• Required work
Search the records for the word "none" and pick out every line that has it.

*** Given records ***

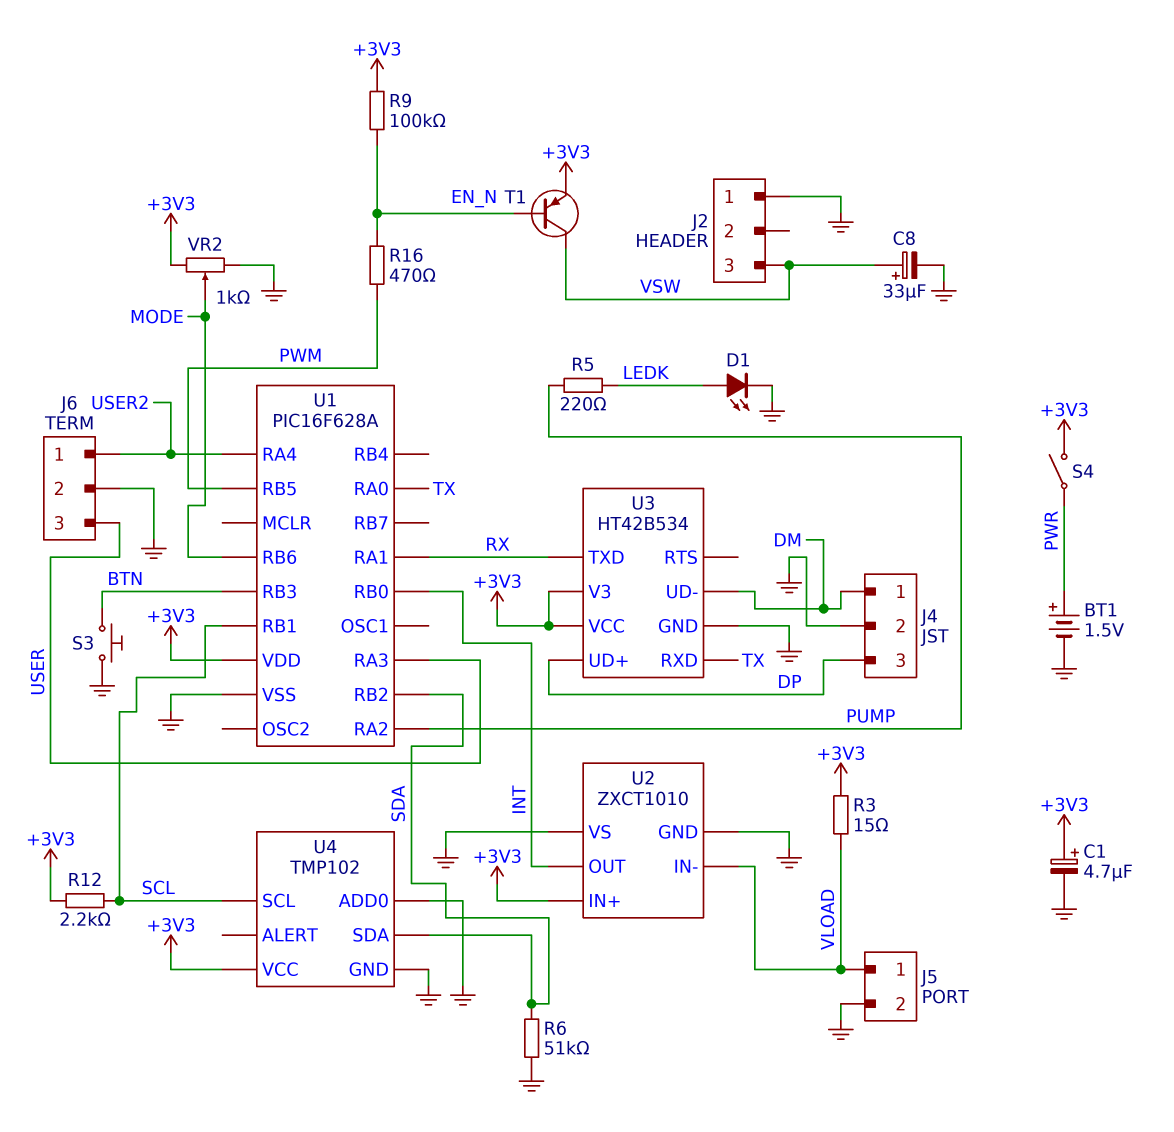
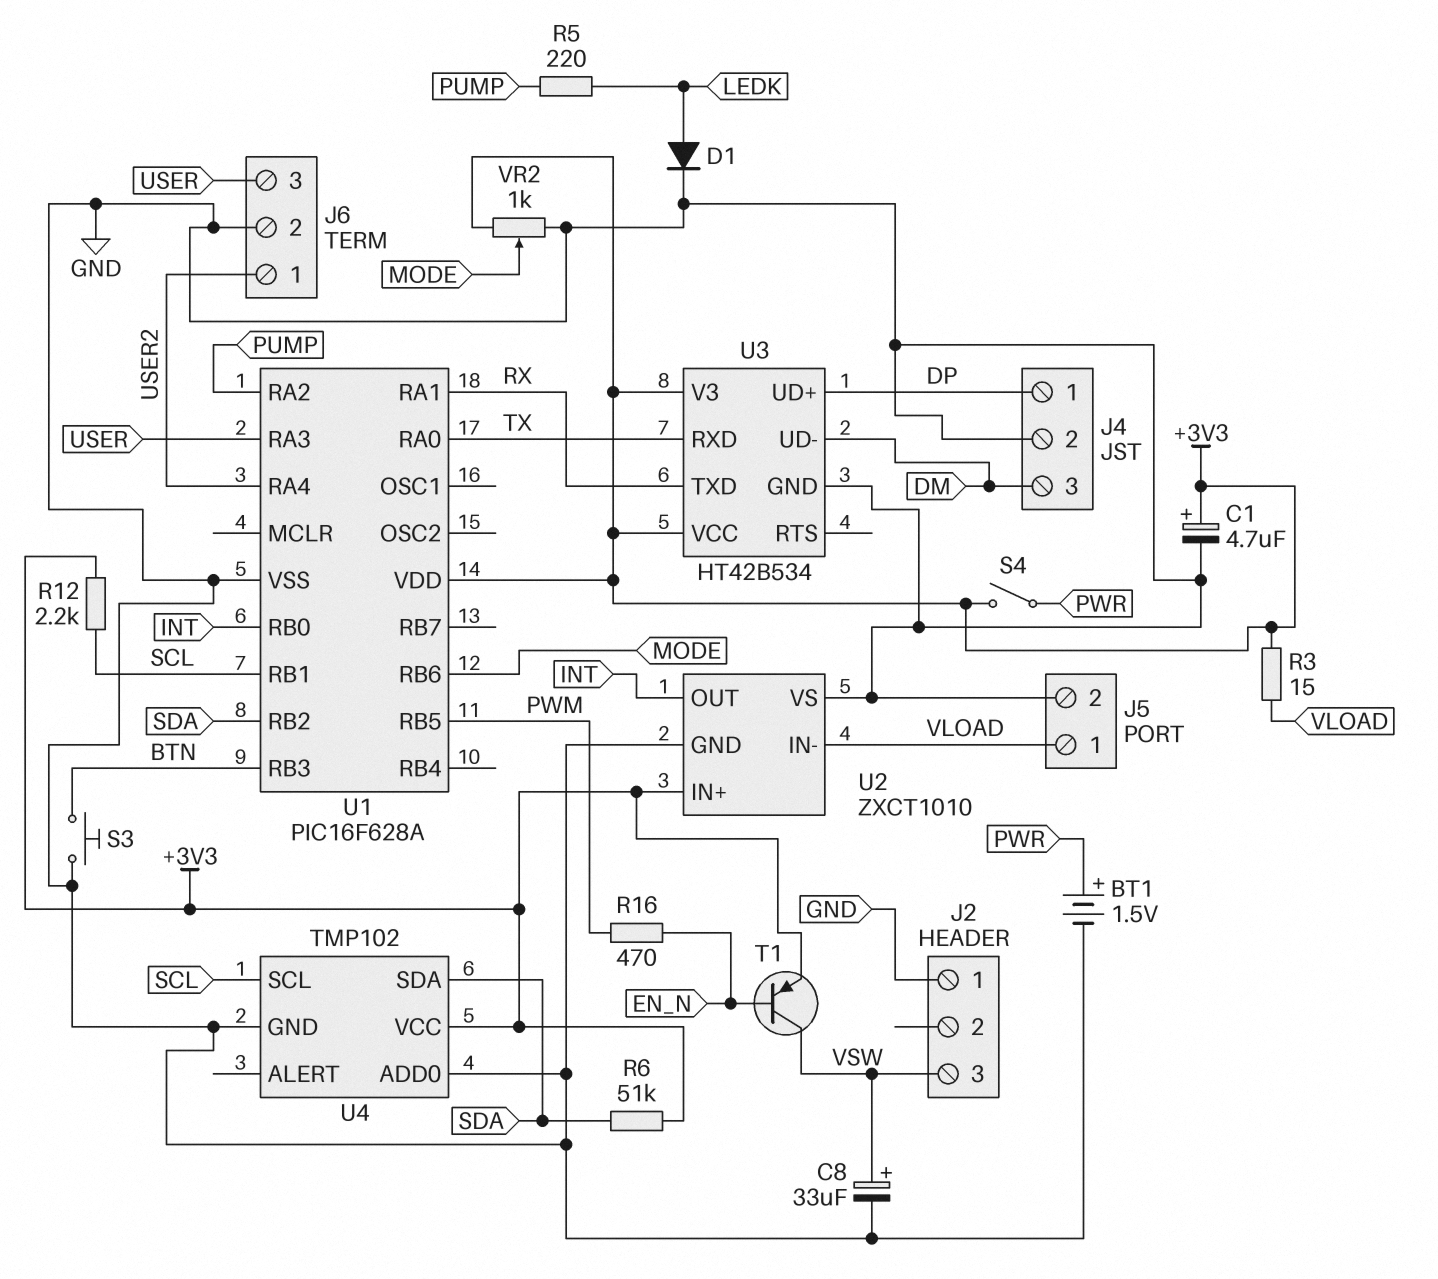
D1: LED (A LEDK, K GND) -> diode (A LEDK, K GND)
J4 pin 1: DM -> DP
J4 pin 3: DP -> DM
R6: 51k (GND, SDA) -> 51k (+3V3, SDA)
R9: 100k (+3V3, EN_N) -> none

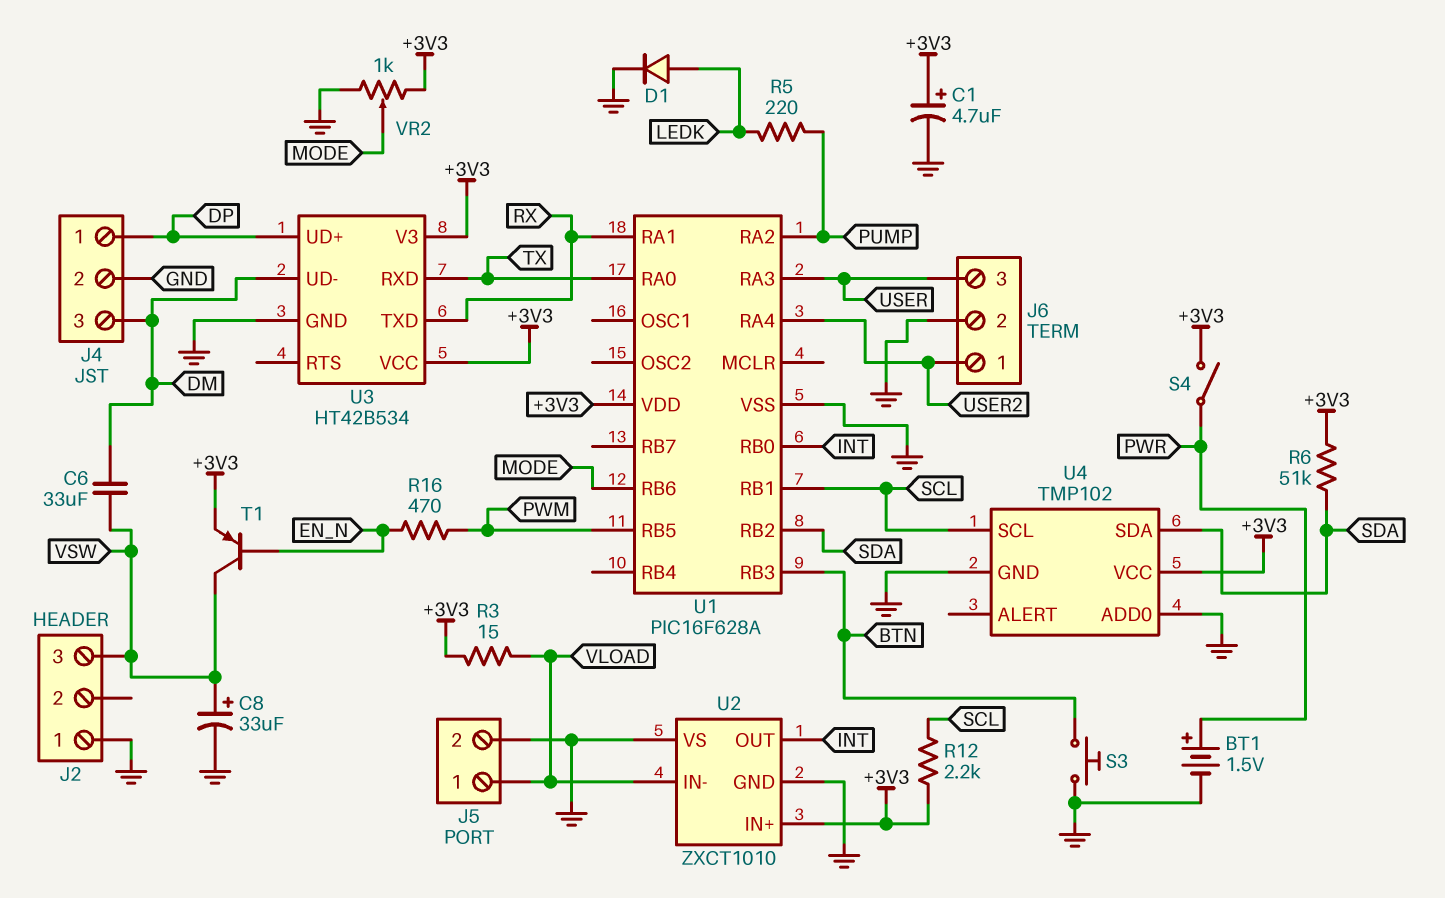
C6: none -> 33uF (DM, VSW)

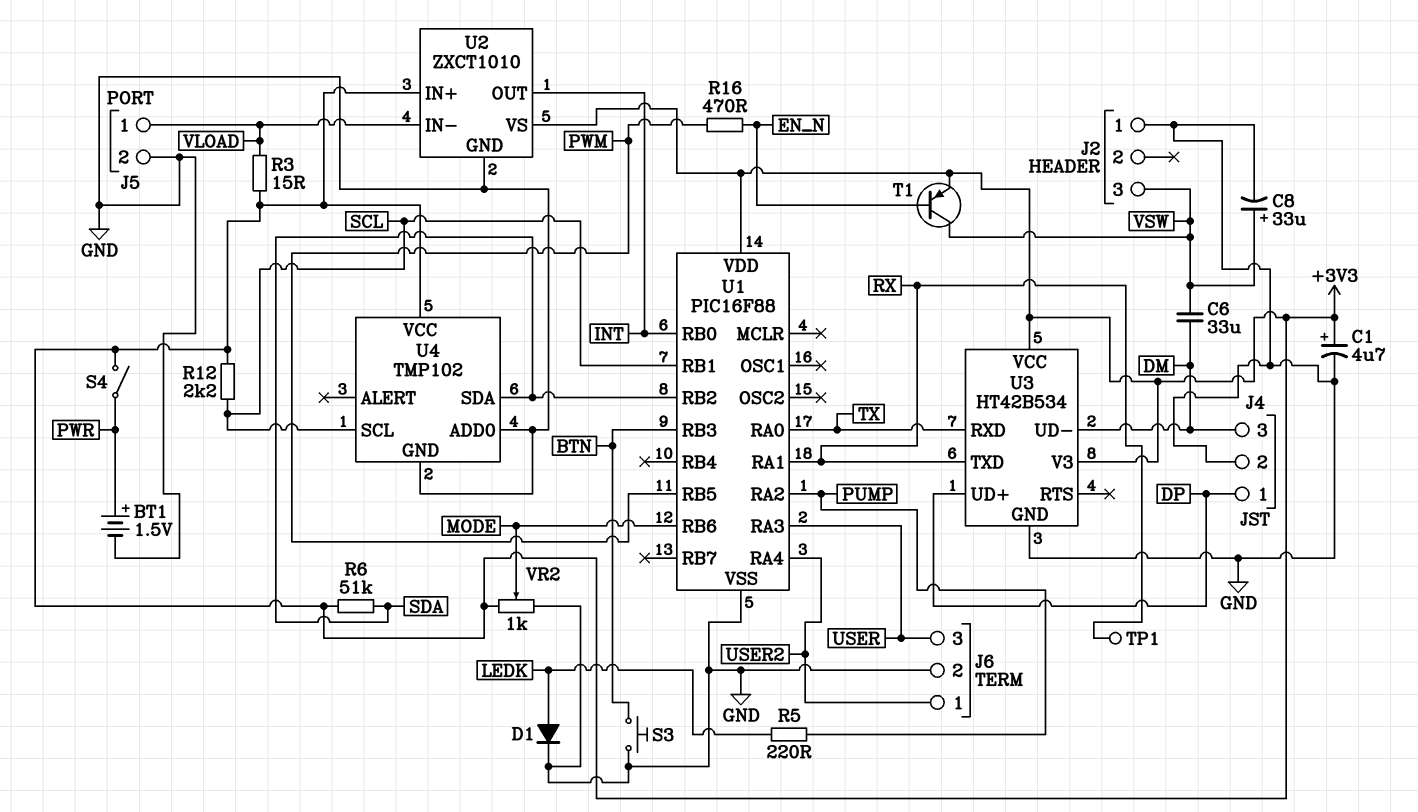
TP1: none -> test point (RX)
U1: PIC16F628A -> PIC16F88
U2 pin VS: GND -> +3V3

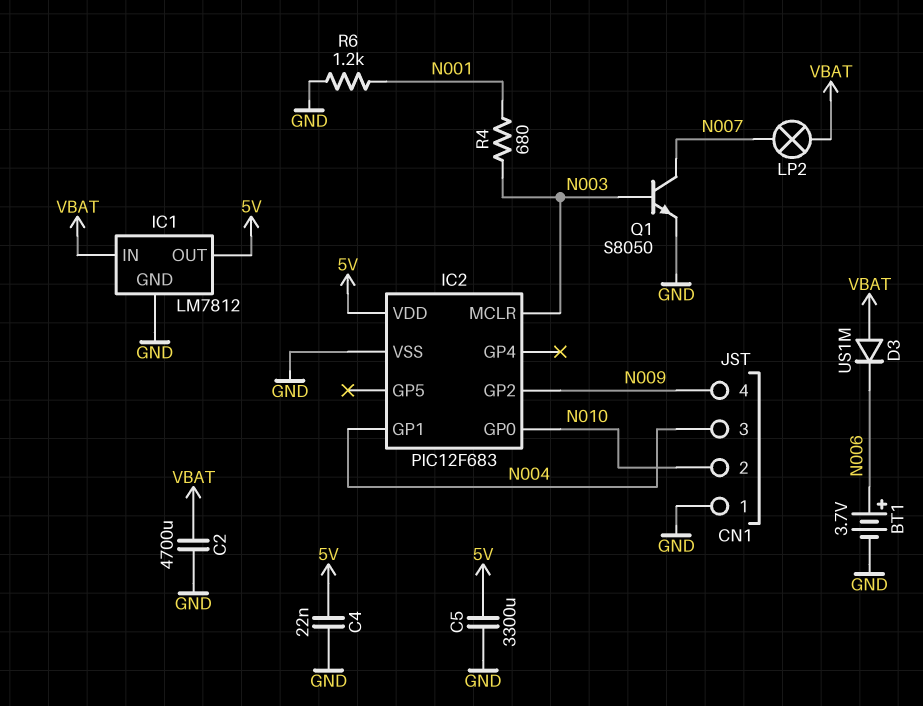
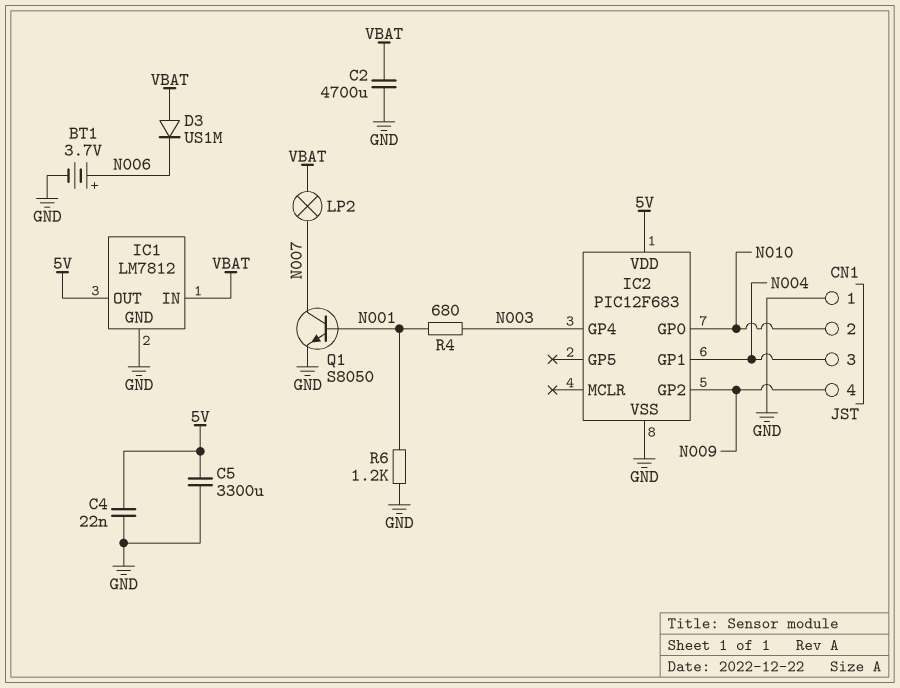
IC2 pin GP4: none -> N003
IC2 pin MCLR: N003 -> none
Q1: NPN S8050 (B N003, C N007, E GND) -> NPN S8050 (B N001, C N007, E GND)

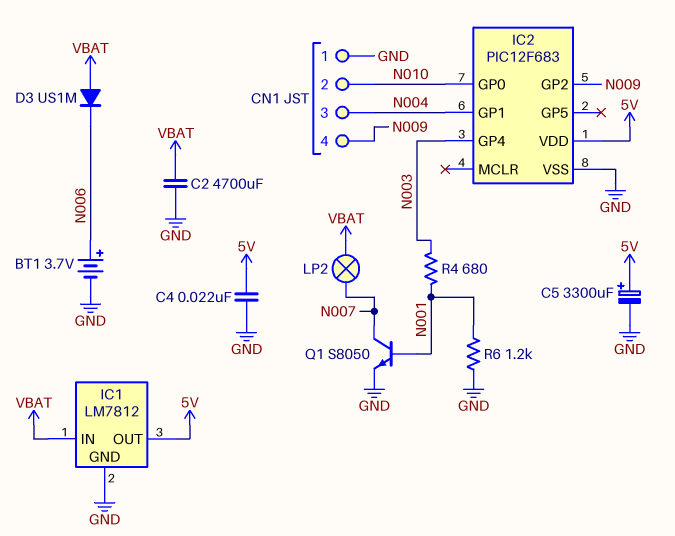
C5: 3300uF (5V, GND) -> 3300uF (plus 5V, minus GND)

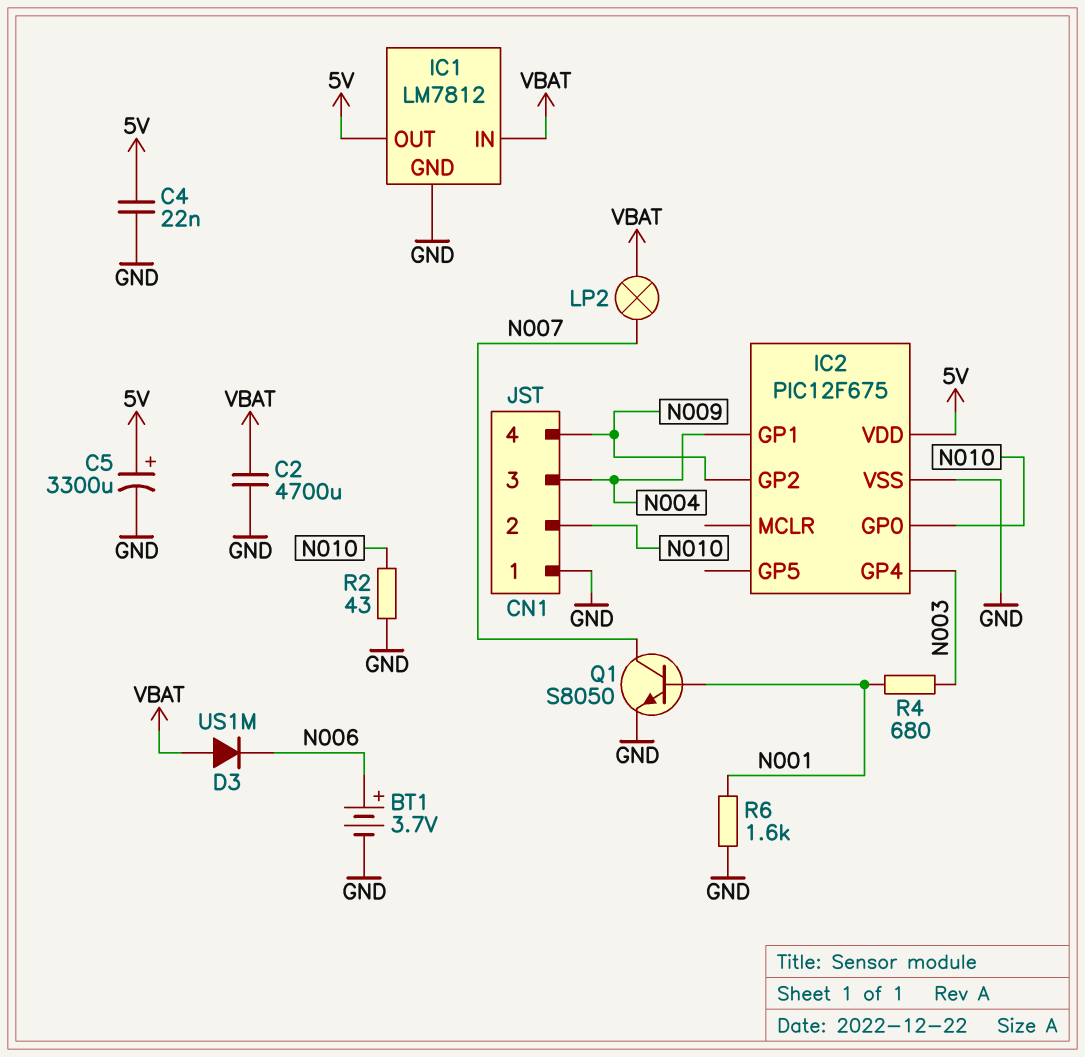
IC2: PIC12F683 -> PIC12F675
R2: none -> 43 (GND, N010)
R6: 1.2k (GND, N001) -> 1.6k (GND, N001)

*** End of Given records ***

• Expected answer
R9: 100k (+3V3, EN_N) -> none
C6: none -> 33uF (DM, VSW)
TP1: none -> test point (RX)
IC2 pin GP4: none -> N003
IC2 pin MCLR: N003 -> none
R2: none -> 43 (GND, N010)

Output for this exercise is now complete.